• [Task instructions]:
The pictures do not belong in the copy. Restate all of the records word for word.

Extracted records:
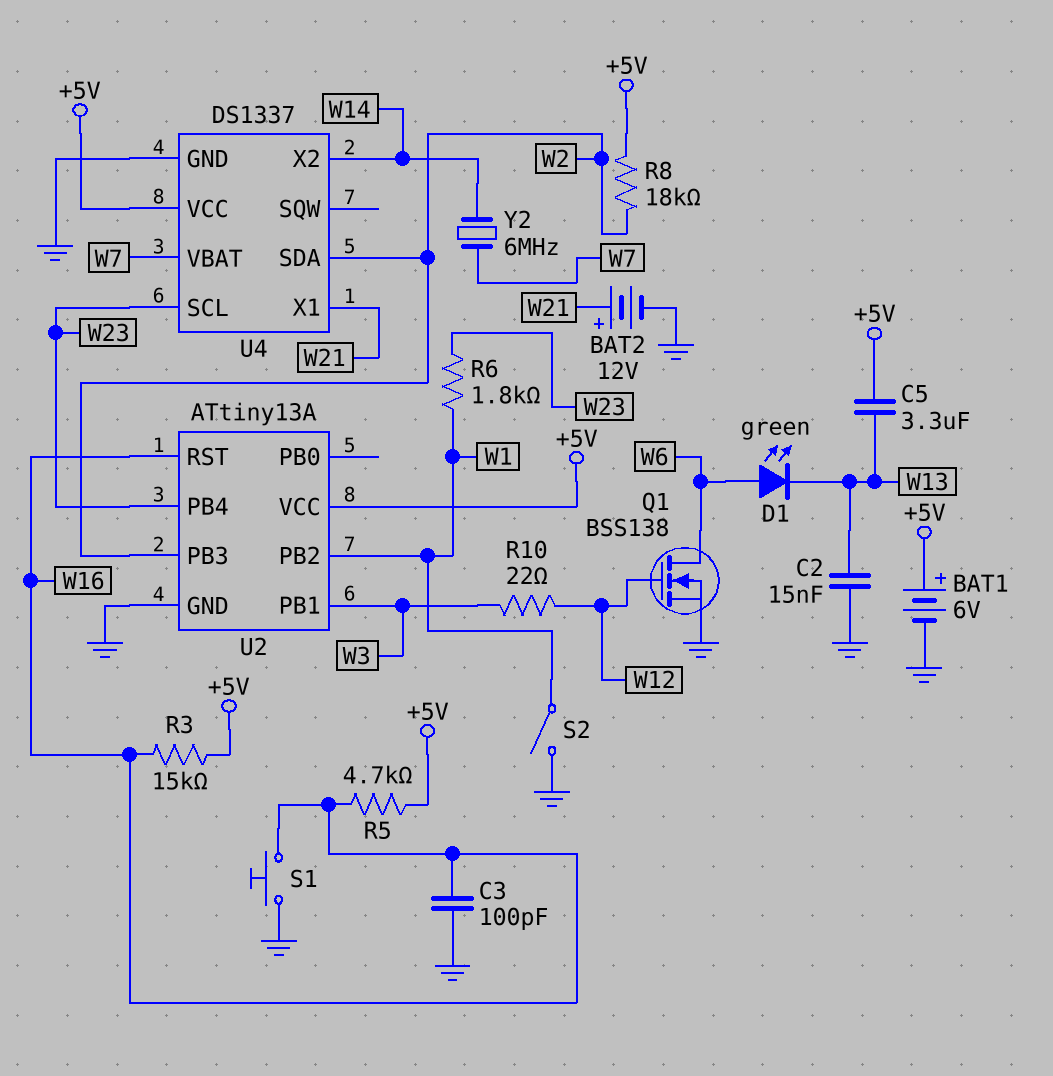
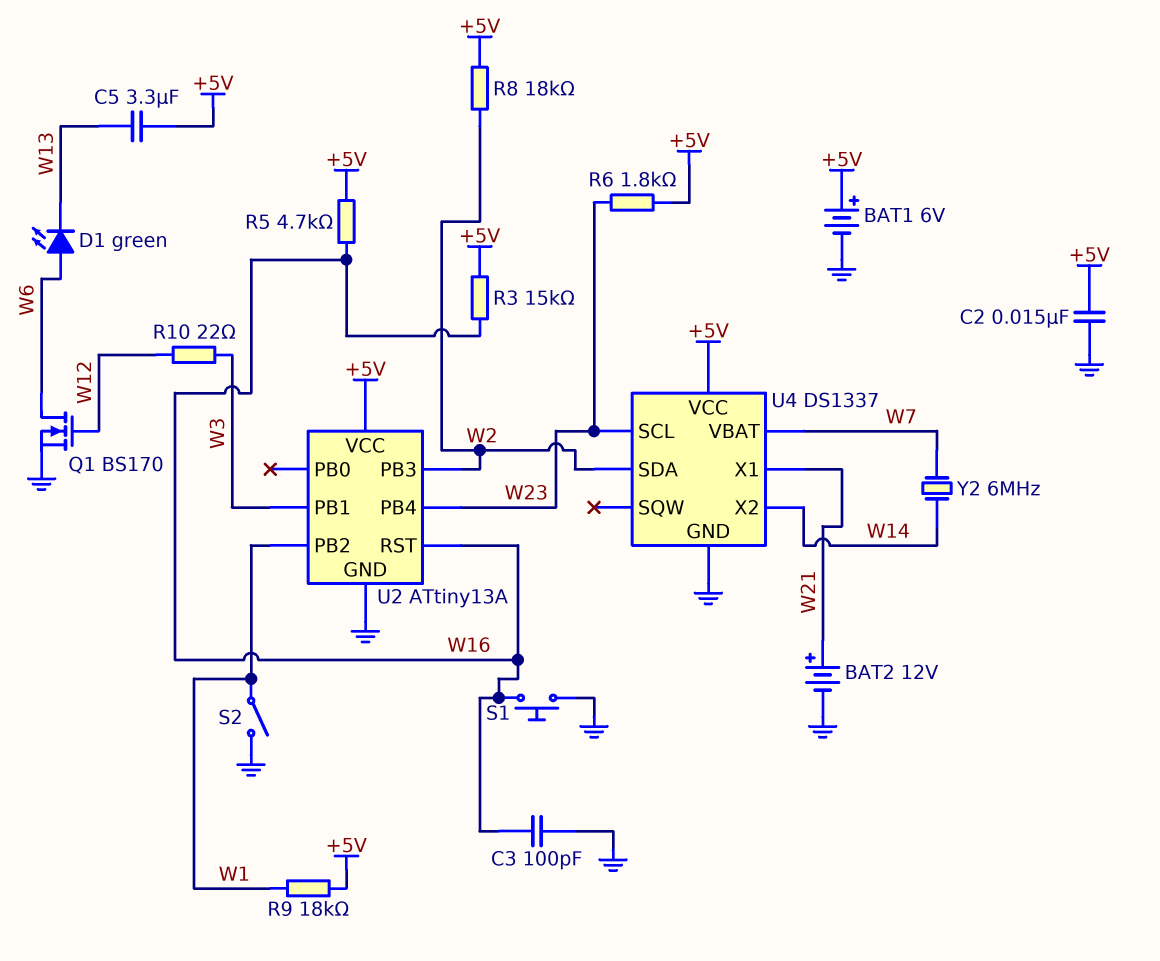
C2: 15nF (GND, W13) -> 15nF (+5V, GND)
Q1: NMOS BSS138 (G W12, D W6, S GND) -> NMOS BS170 (G W12, D W6, S GND)
R6: 1.8k (W1, W23) -> 1.8k (+5V, W23)
R9: none -> 18k (+5V, W1)

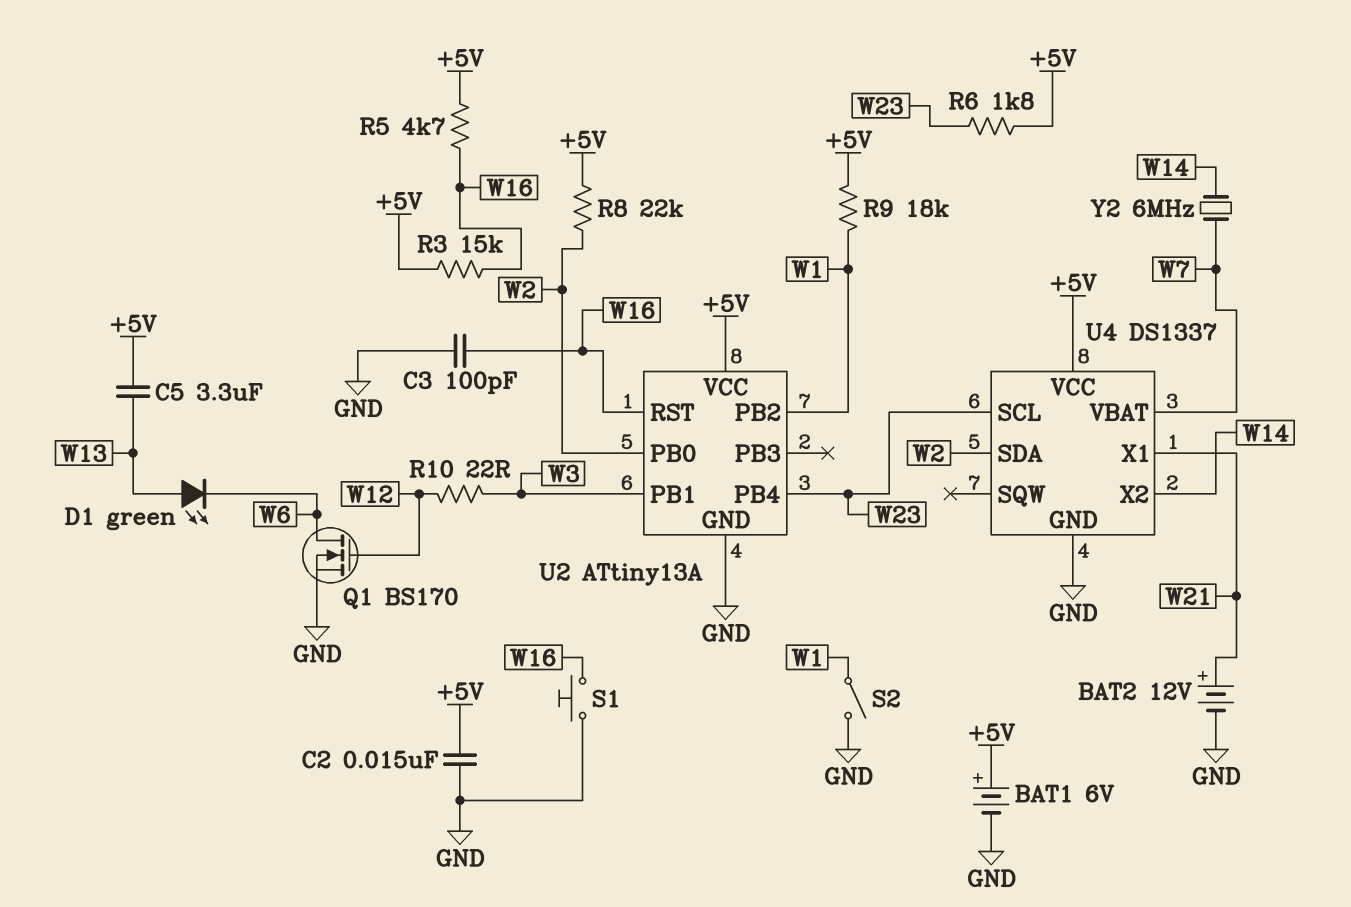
D1: LED green (A W6, K W13) -> LED green (A W13, K W6)
R8: 18k (+5V, W2) -> 22k (+5V, W2)
U2 pin PB0: none -> W2
U2 pin PB3: W2 -> none

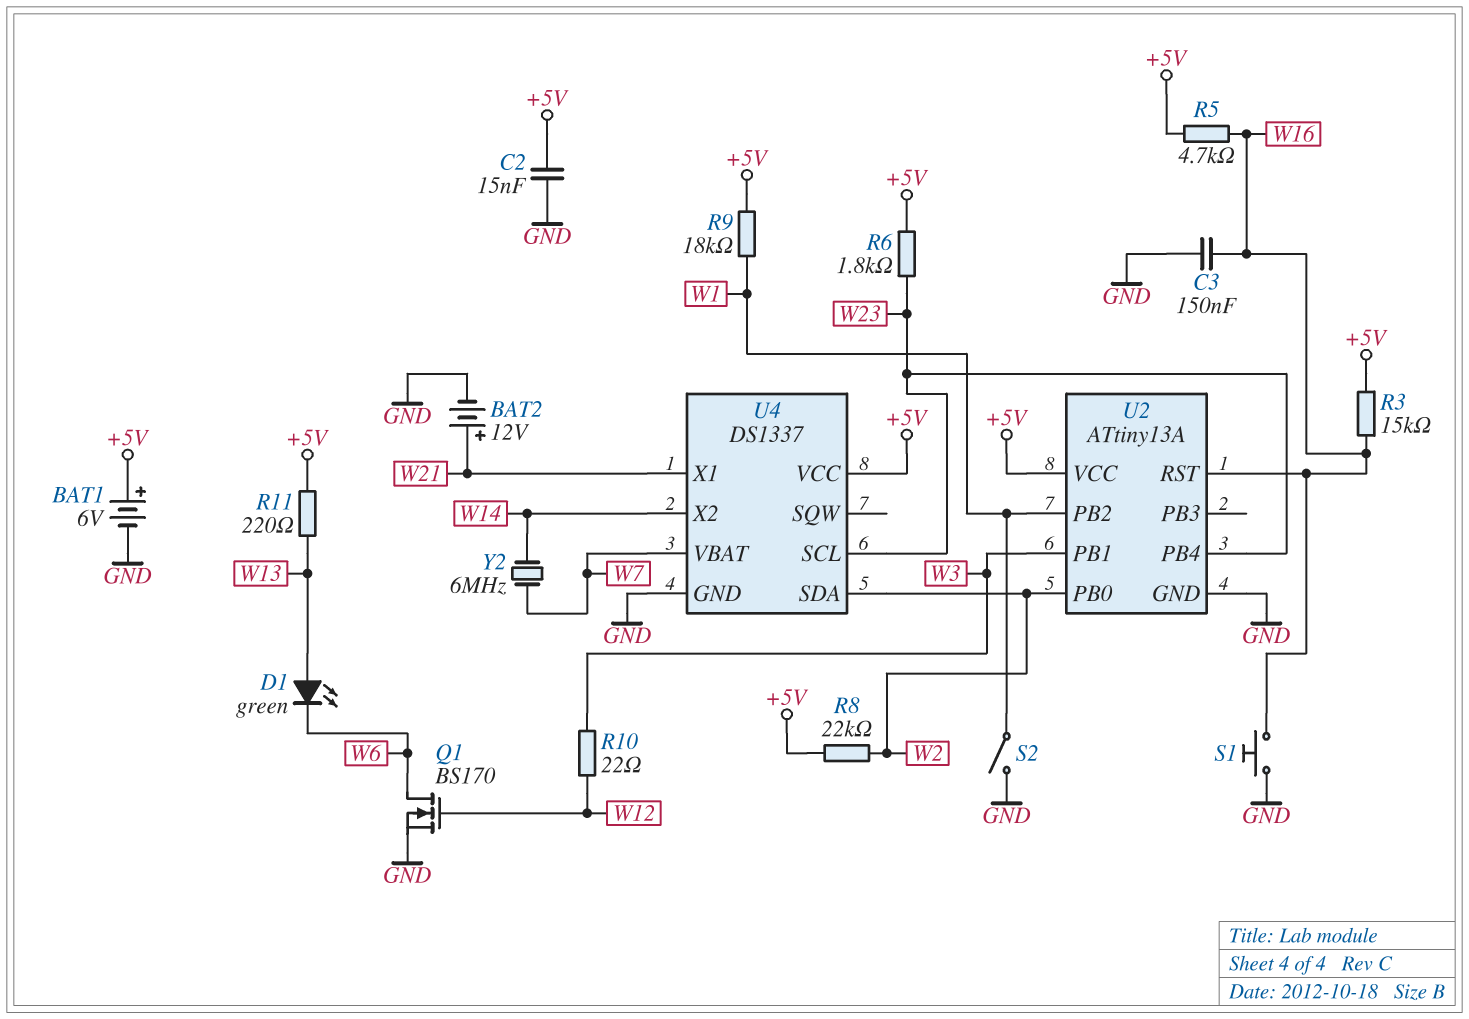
C3: 100pF (GND, W16) -> 150nF (GND, W16)
C5: 3.3uF (+5V, W13) -> none
R11: none -> 220 (+5V, W13)

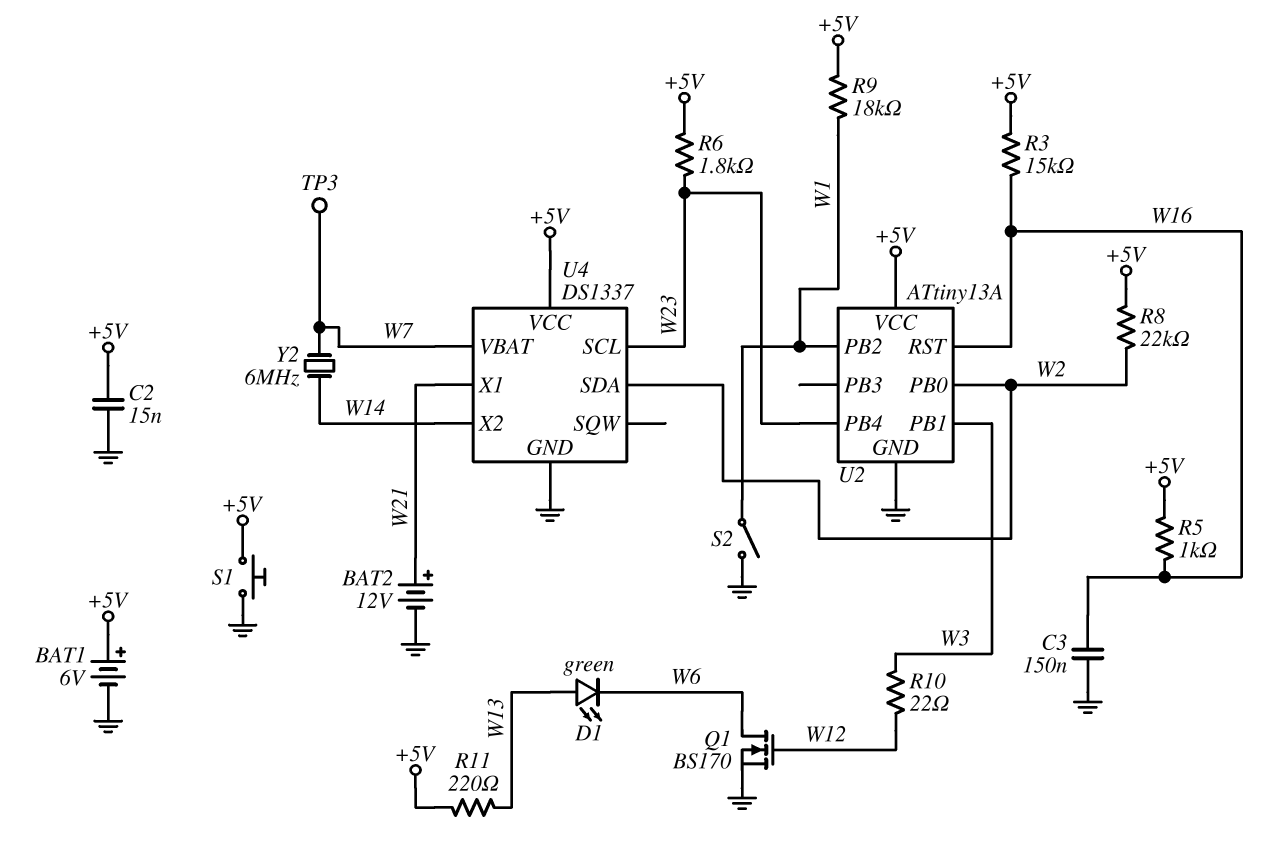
R5: 4.7k (+5V, W16) -> 1k (+5V, W16)
S1: button (GND, W16) -> button (+5V, GND)
TP3: none -> test point (W7)

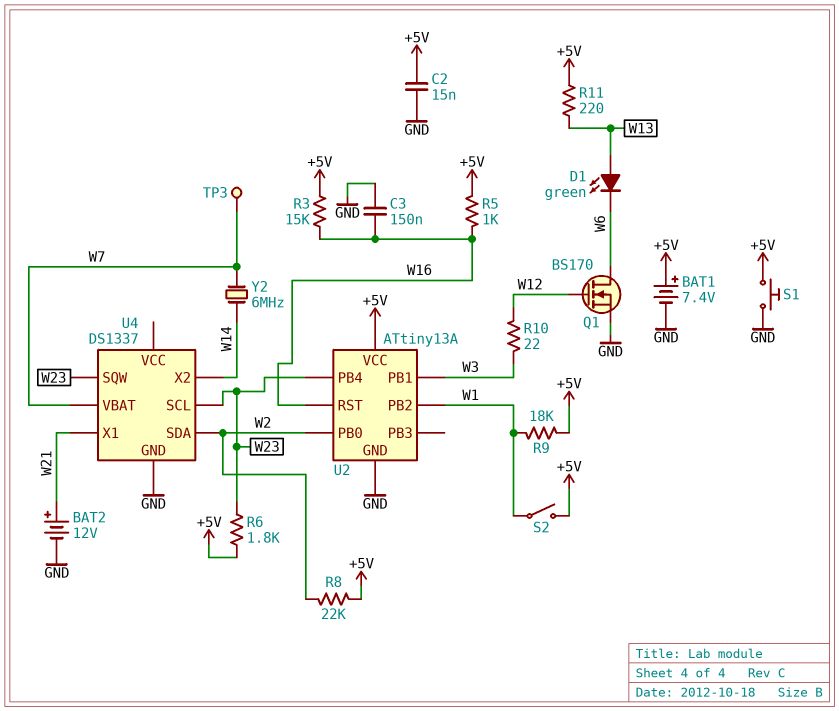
BAT1: 6V (plus +5V, minus GND) -> 7.4V (plus +5V, minus GND)
S2: switch (GND, W1) -> switch (+5V, W1)
U4 pin SQW: none -> W23
U4 pin VCC: +5V -> none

• [Solution to the problem]:
C2: 15nF (GND, W13) -> 15nF (+5V, GND)
Q1: NMOS BSS138 (G W12, D W6, S GND) -> NMOS BS170 (G W12, D W6, S GND)
R6: 1.8k (W1, W23) -> 1.8k (+5V, W23)
R9: none -> 18k (+5V, W1)

D1: LED green (A W6, K W13) -> LED green (A W13, K W6)
R8: 18k (+5V, W2) -> 22k (+5V, W2)
U2 pin PB0: none -> W2
U2 pin PB3: W2 -> none

C3: 100pF (GND, W16) -> 150nF (GND, W16)
C5: 3.3uF (+5V, W13) -> none
R11: none -> 220 (+5V, W13)

R5: 4.7k (+5V, W16) -> 1k (+5V, W16)
S1: button (GND, W16) -> button (+5V, GND)
TP3: none -> test point (W7)

BAT1: 6V (plus +5V, minus GND) -> 7.4V (plus +5V, minus GND)
S2: switch (GND, W1) -> switch (+5V, W1)
U4 pin SQW: none -> W23
U4 pin VCC: +5V -> none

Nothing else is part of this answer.